## Task to complete
All lines with the word "bowling" must be pulled from the entries below.
[Data records Boundary: Start]
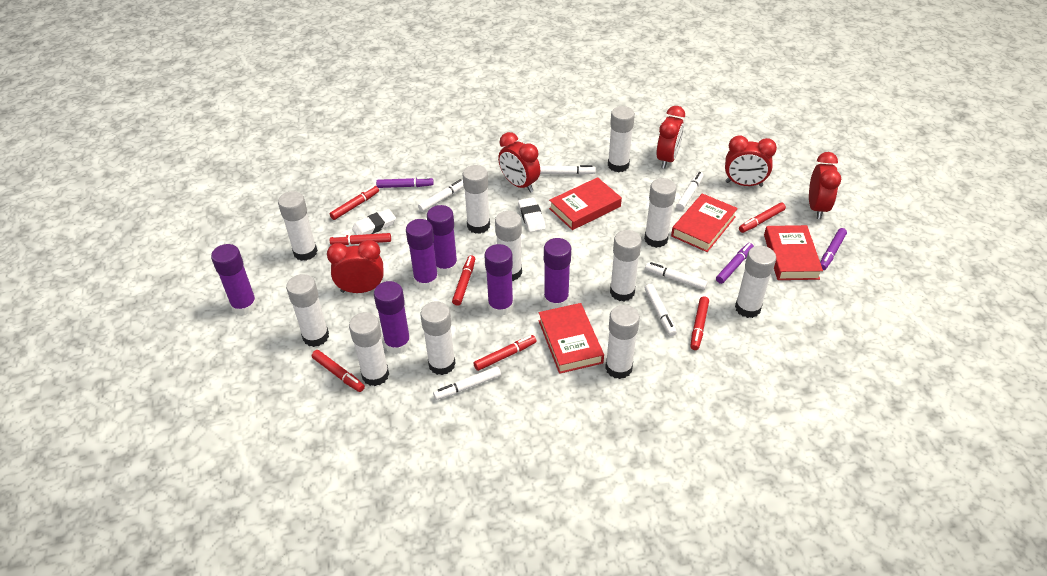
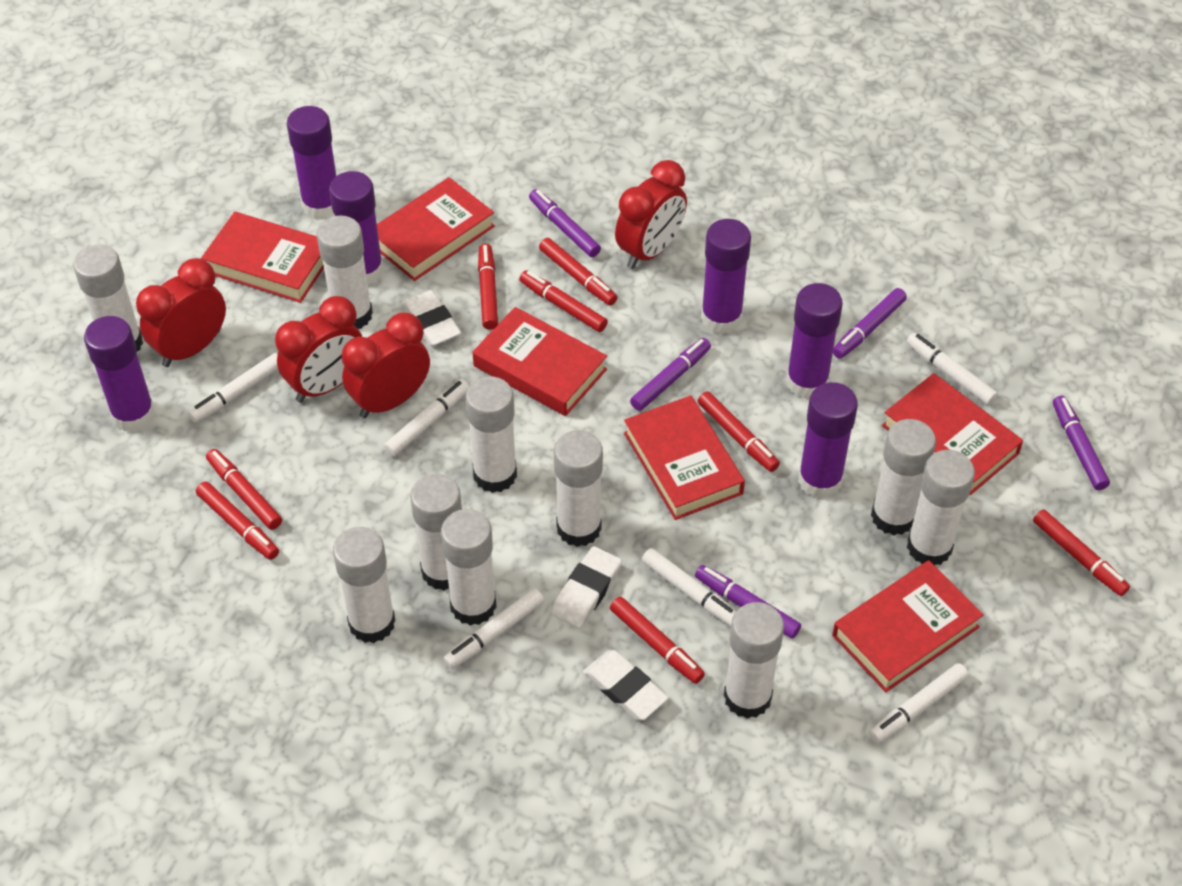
purple marker: 3 -> 5
red book: 4 -> 6
red clock: 5 -> 4
red marker: 7 -> 8
white eraser: 2 -> 3
white glue stick: 11 -> 10

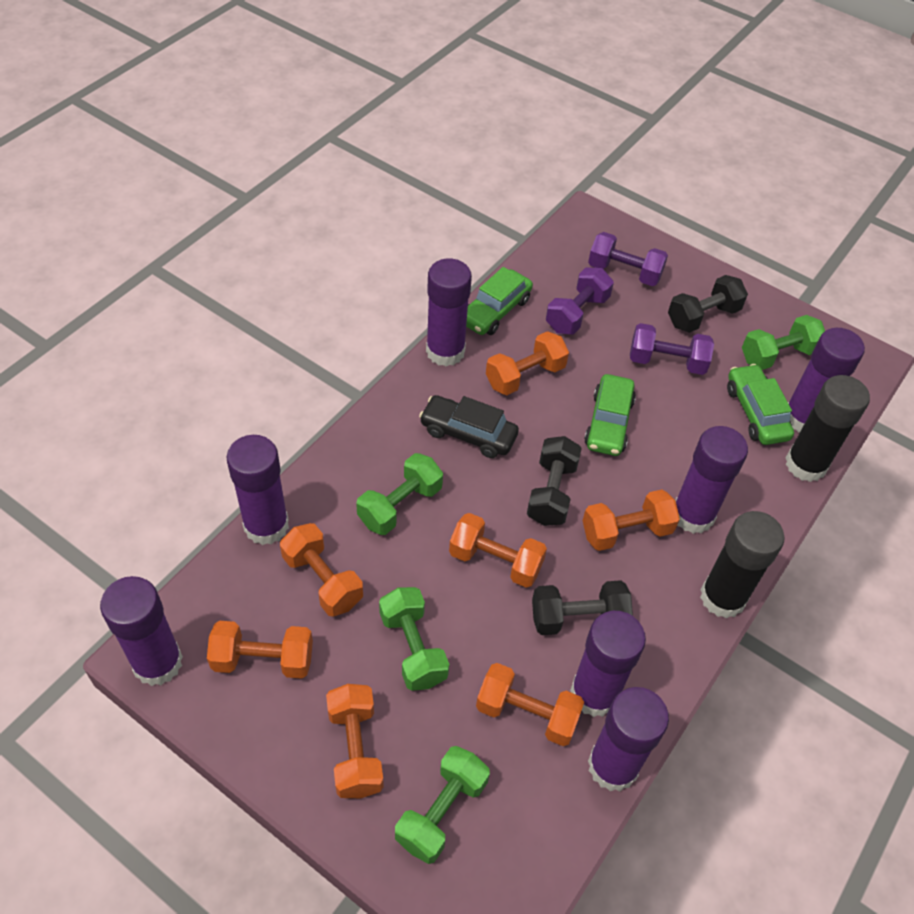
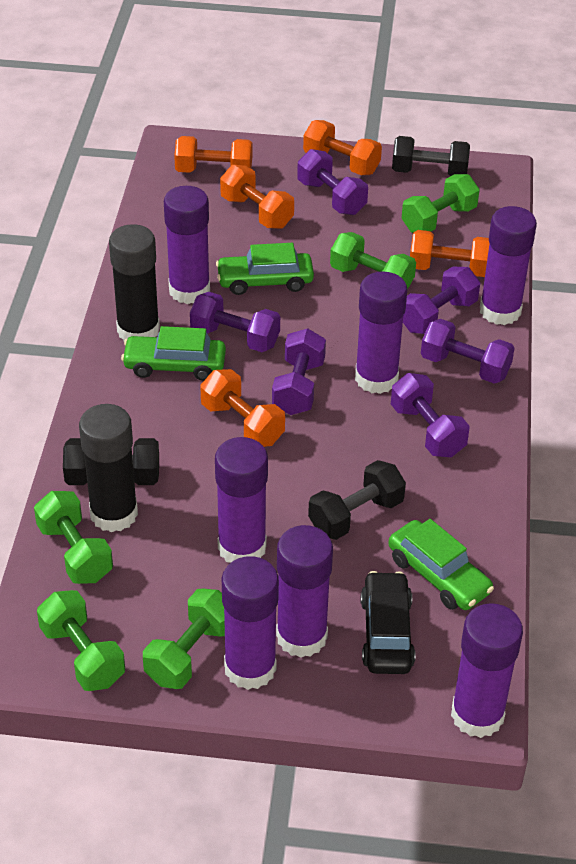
green dumbbell: 4 -> 5
orange dumbbell: 7 -> 5
purple dumbbell: 3 -> 6

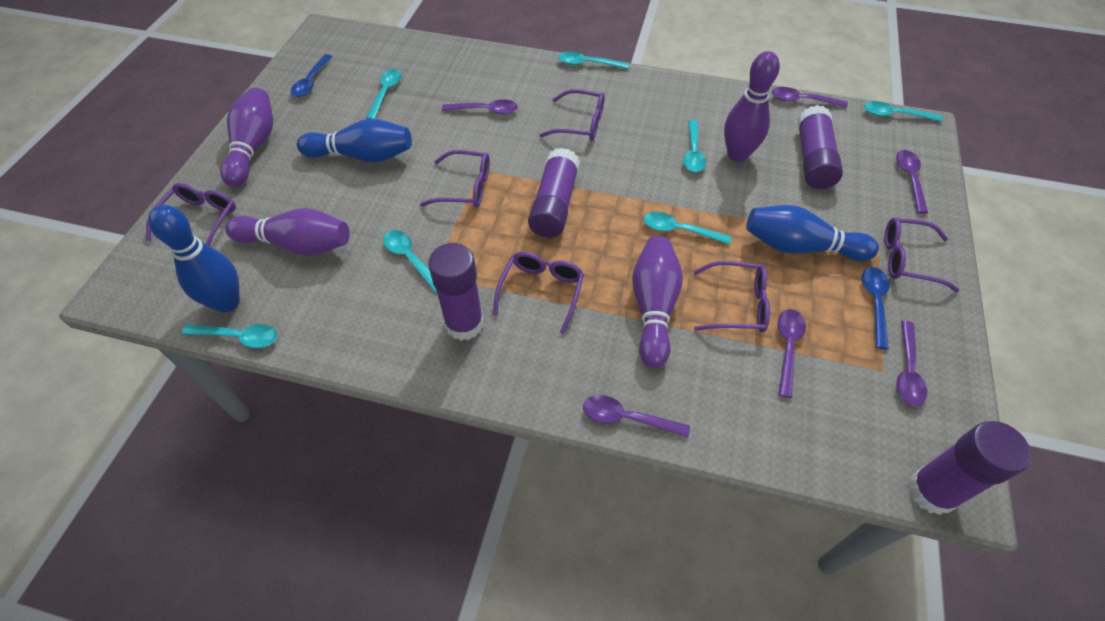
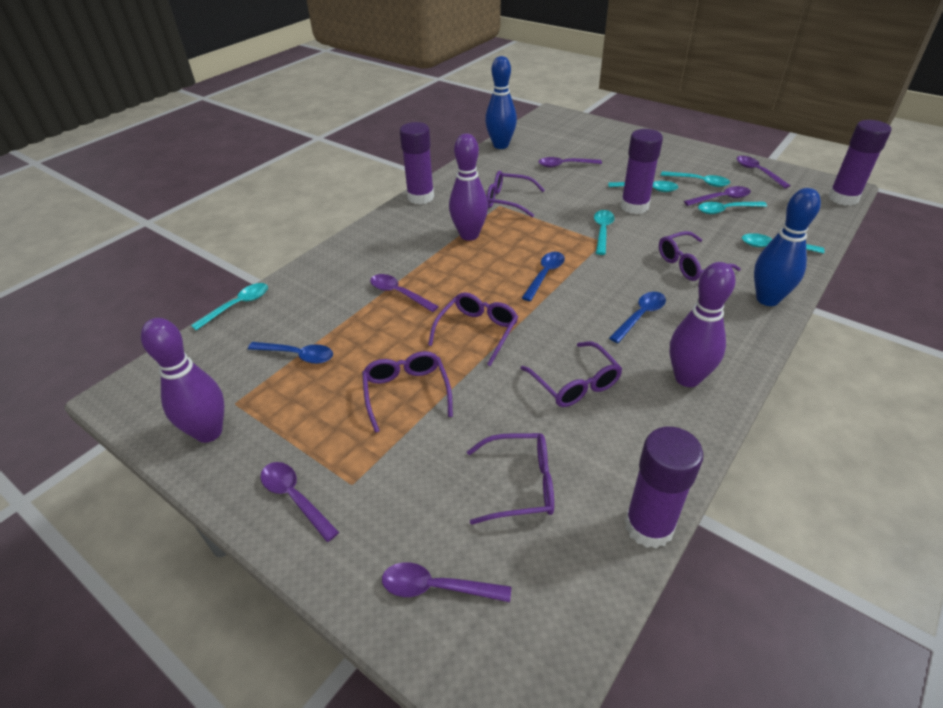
blue bowling pin: 3 -> 2
blue spoon: 2 -> 3
purple bowling pin: 4 -> 3
turquoise spoon: 7 -> 6

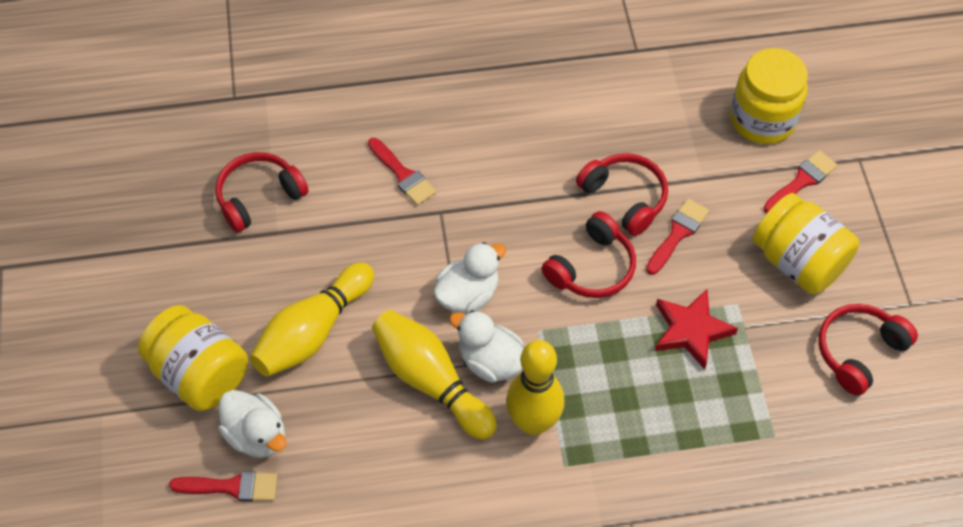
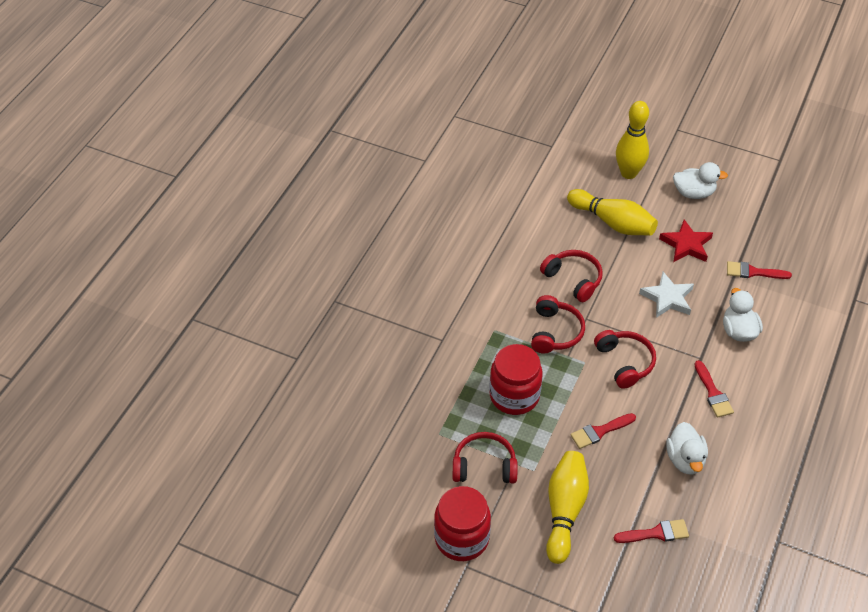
red jar: 0 -> 2
white star: 0 -> 1
yellow jar: 3 -> 0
[Data records Boundary: End]
## Expected answer
blue bowling pin: 3 -> 2
purple bowling pin: 4 -> 3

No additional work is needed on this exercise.